= THE PROBLEM =
Only the lines that include "traffic" should be copied from the data below.

= RECORDS FOR THE EXERCISE =
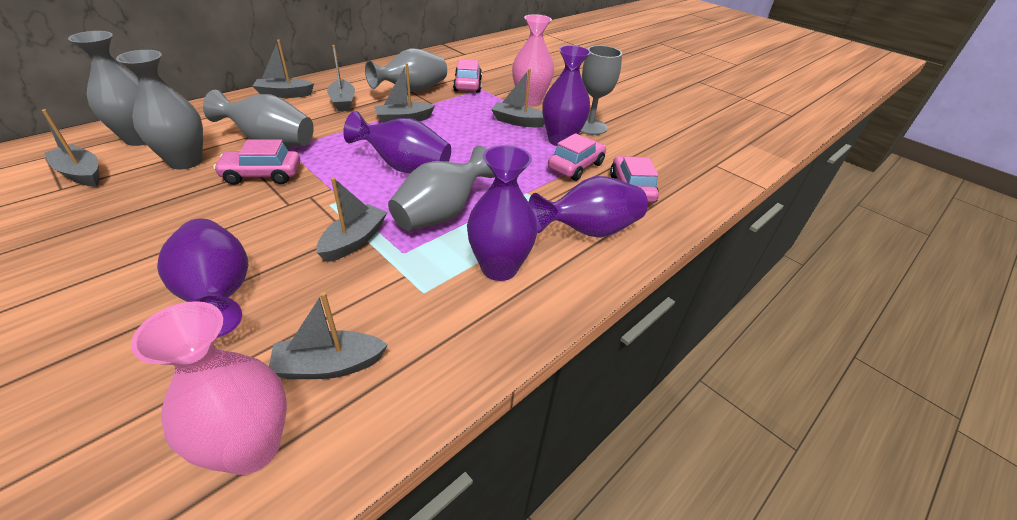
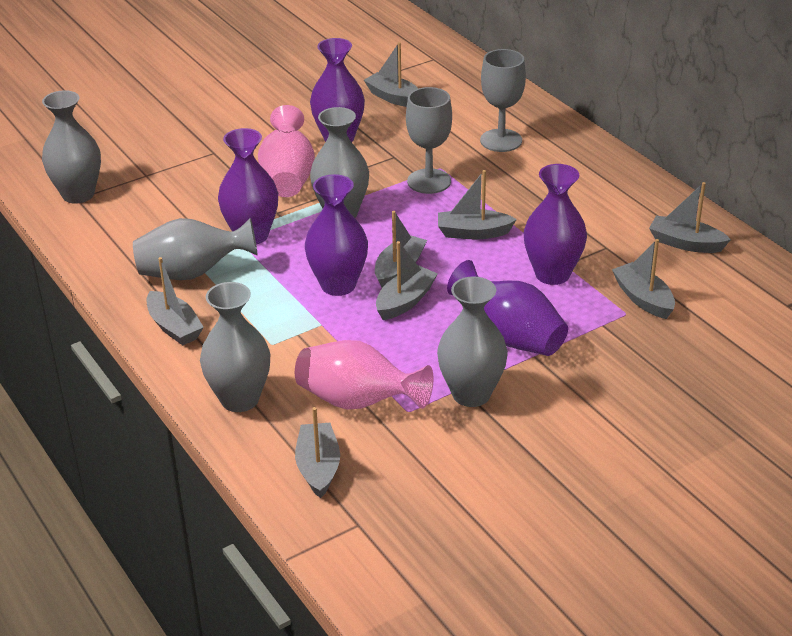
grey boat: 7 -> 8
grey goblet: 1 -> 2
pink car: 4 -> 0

---

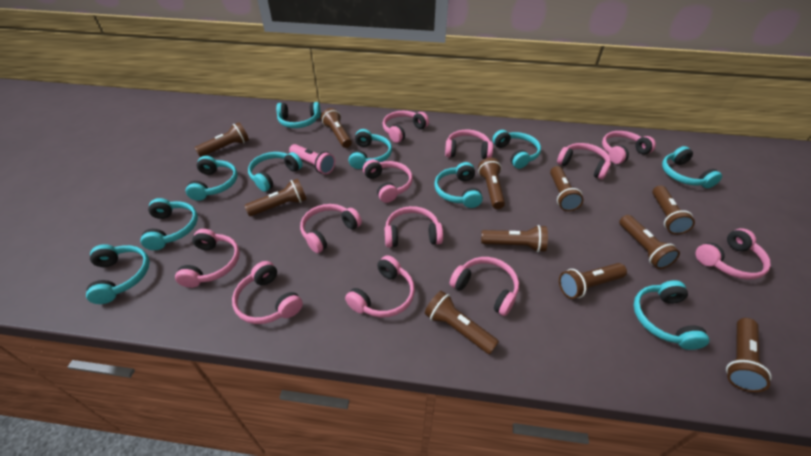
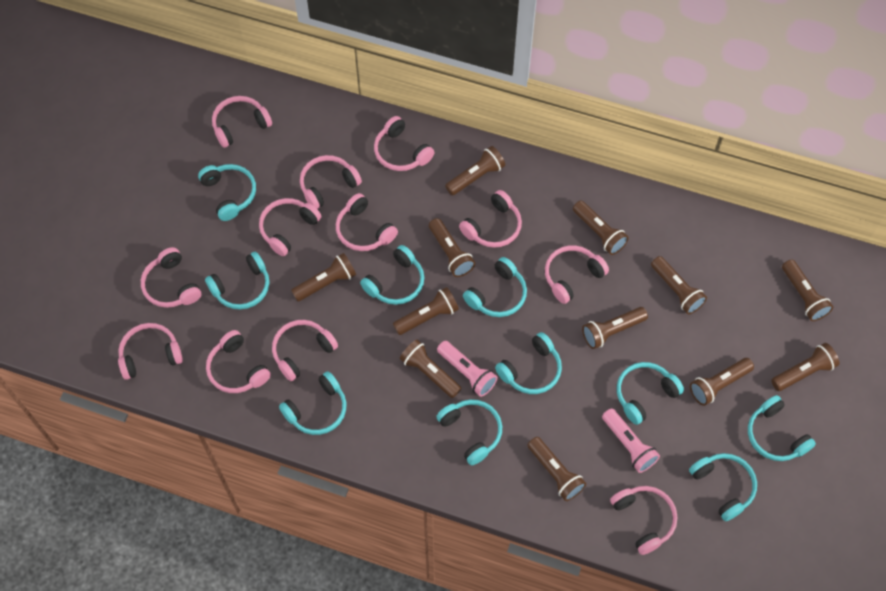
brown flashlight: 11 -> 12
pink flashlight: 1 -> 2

* * *

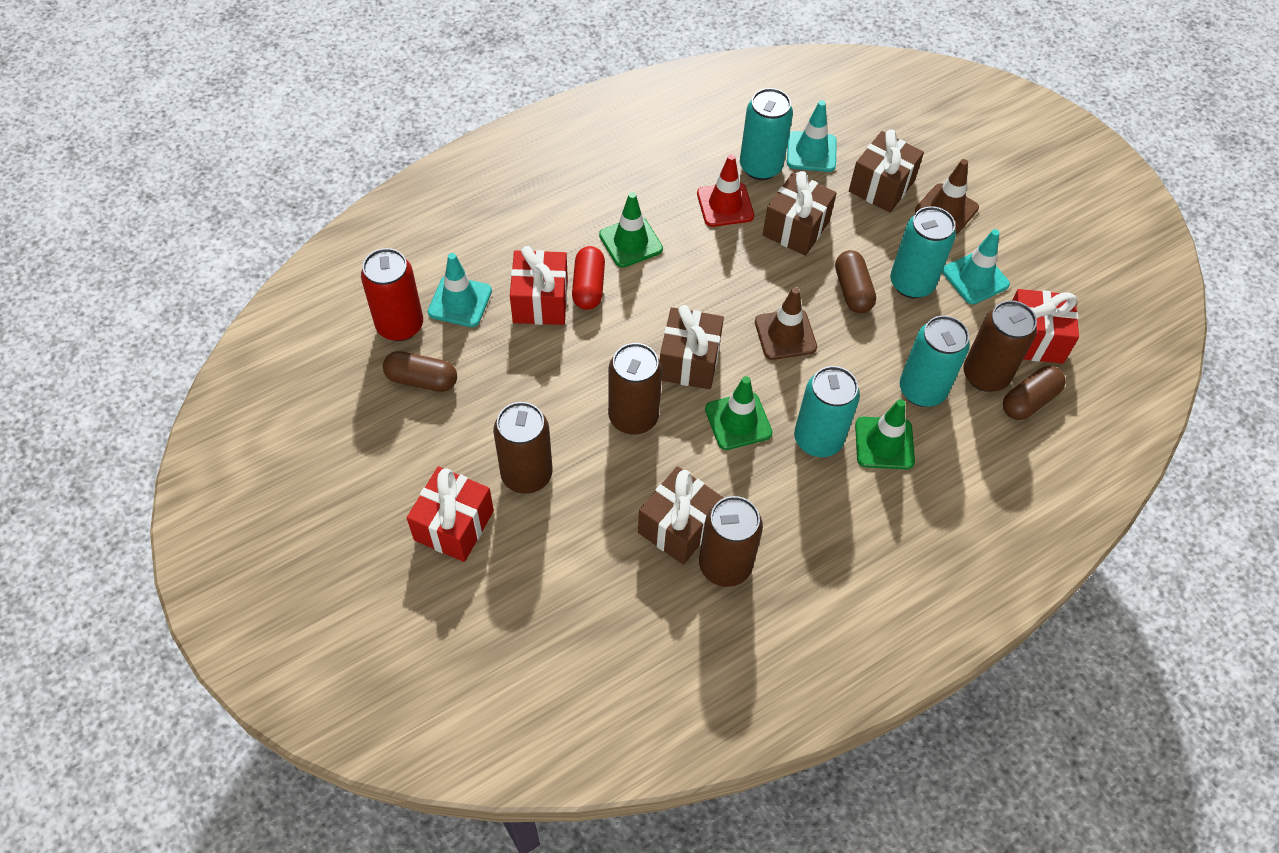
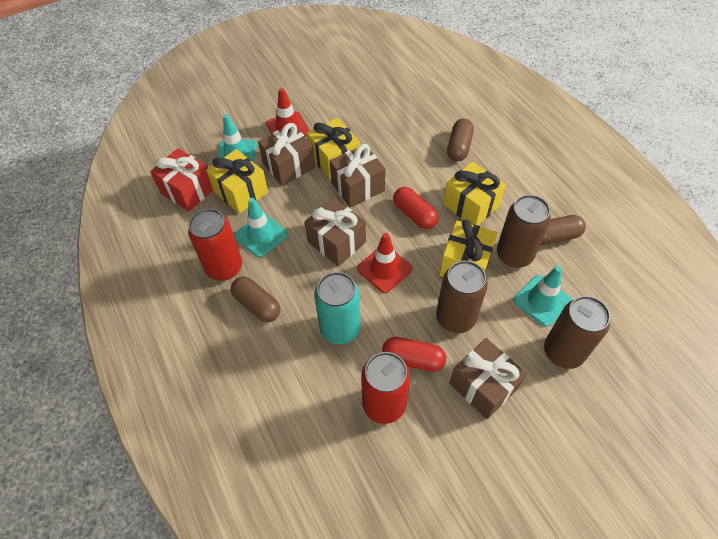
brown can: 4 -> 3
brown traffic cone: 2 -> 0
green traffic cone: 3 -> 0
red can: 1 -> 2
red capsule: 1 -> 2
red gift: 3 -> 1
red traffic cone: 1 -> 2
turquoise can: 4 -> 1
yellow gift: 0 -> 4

= EXPECTED ANSWER =
brown traffic cone: 2 -> 0
green traffic cone: 3 -> 0
red traffic cone: 1 -> 2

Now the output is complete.